TRY IT
All lines from the one containing "(512, 264) = (718, 299): turquoise" down to the one containing "(203, 280) = (491, 400): green", both ends included, are to be given again exactly; omit the rest of the listing below.

▼

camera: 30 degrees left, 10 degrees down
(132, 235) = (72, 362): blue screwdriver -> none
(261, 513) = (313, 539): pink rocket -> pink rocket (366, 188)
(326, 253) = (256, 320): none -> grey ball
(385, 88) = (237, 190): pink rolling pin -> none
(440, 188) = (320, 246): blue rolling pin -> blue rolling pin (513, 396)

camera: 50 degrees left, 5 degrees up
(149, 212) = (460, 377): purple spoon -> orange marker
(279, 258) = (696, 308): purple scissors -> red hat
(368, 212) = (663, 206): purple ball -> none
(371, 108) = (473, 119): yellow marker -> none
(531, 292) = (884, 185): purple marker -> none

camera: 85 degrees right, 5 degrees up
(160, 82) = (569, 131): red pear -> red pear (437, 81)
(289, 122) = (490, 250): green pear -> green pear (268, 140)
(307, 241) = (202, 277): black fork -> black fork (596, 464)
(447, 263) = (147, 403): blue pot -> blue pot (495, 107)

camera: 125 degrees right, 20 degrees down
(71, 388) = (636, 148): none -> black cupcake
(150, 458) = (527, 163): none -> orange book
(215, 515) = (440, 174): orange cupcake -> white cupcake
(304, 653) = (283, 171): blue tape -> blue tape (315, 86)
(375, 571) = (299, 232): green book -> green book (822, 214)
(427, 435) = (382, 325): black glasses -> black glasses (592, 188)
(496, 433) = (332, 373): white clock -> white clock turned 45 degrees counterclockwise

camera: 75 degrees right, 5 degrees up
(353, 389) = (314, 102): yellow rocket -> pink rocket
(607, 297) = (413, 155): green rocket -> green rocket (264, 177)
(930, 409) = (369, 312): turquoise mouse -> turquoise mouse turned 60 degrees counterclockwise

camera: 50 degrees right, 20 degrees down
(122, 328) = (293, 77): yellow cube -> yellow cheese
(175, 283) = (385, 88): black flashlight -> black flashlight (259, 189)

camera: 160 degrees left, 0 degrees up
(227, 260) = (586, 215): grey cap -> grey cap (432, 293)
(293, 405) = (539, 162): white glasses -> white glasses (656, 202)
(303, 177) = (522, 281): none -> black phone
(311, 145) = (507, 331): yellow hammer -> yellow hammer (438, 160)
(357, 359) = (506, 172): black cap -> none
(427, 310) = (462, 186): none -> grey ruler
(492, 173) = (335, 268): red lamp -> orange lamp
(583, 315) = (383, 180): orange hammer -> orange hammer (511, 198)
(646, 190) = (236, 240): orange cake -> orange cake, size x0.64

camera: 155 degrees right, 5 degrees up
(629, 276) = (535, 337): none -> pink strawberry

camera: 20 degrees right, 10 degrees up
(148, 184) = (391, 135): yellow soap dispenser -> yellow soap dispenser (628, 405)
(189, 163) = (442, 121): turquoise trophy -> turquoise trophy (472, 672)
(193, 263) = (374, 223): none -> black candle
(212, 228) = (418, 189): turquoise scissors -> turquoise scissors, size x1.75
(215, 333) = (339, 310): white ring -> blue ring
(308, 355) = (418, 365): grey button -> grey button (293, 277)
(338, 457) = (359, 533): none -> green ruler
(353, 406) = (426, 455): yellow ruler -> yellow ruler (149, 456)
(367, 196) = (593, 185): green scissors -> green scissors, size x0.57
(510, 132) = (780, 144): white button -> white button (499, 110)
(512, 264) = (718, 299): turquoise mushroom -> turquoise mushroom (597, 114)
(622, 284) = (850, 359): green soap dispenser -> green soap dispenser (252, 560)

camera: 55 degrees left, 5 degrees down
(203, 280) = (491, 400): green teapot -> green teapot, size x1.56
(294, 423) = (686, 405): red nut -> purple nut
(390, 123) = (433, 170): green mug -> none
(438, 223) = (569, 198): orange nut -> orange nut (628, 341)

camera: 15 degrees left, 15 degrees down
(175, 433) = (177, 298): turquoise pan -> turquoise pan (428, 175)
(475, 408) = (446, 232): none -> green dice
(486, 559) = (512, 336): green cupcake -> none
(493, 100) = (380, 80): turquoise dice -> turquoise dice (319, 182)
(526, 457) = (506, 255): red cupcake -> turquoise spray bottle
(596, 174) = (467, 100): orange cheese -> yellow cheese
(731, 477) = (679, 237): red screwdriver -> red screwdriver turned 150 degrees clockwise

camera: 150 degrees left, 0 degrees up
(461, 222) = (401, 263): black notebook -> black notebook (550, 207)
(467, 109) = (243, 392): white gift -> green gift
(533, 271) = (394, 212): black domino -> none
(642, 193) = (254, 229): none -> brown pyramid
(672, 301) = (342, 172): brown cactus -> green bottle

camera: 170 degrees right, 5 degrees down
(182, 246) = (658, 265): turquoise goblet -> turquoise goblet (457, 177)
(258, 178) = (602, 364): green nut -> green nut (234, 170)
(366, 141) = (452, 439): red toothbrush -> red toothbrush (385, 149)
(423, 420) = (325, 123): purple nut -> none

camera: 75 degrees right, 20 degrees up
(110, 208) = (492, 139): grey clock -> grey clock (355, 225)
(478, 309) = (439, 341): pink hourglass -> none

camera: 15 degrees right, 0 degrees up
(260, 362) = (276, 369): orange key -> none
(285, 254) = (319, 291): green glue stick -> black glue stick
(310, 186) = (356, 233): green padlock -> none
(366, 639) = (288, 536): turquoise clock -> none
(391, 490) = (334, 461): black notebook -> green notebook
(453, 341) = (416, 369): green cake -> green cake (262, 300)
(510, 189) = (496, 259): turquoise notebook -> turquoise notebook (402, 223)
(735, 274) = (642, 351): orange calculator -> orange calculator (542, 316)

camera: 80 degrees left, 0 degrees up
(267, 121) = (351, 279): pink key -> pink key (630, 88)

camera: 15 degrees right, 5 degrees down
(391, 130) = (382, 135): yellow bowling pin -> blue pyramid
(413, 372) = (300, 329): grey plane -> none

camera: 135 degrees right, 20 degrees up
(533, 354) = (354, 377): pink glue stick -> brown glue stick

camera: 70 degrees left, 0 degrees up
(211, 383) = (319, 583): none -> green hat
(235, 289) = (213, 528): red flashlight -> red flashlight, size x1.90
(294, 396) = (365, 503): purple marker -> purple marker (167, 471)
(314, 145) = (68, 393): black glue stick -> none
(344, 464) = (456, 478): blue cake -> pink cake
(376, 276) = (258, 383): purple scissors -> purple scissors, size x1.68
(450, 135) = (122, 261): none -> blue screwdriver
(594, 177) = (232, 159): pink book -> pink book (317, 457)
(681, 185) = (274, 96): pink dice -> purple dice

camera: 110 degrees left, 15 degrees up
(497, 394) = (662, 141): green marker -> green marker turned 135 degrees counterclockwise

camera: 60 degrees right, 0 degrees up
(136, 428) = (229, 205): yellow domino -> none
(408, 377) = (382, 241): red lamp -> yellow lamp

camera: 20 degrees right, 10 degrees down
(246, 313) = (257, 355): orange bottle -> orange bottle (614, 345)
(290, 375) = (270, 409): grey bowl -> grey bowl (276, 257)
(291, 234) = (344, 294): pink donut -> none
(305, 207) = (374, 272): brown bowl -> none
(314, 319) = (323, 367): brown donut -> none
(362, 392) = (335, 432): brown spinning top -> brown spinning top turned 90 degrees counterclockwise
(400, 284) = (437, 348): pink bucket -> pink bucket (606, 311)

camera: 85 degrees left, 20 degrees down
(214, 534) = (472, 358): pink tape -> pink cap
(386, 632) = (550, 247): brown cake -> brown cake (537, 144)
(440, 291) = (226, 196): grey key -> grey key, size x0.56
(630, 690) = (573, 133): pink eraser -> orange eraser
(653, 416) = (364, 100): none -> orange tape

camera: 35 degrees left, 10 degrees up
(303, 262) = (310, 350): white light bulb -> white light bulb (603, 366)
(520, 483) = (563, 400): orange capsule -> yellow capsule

▲

OUTPUT OF THE EXERCISE
(512, 264) = (718, 299): turquoise mushroom -> turquoise mushroom (597, 114)
(622, 284) = (850, 359): green soap dispenser -> green soap dispenser (252, 560)

camera: 55 degrees left, 5 degrees down
(203, 280) = (491, 400): green teapot -> green teapot, size x1.56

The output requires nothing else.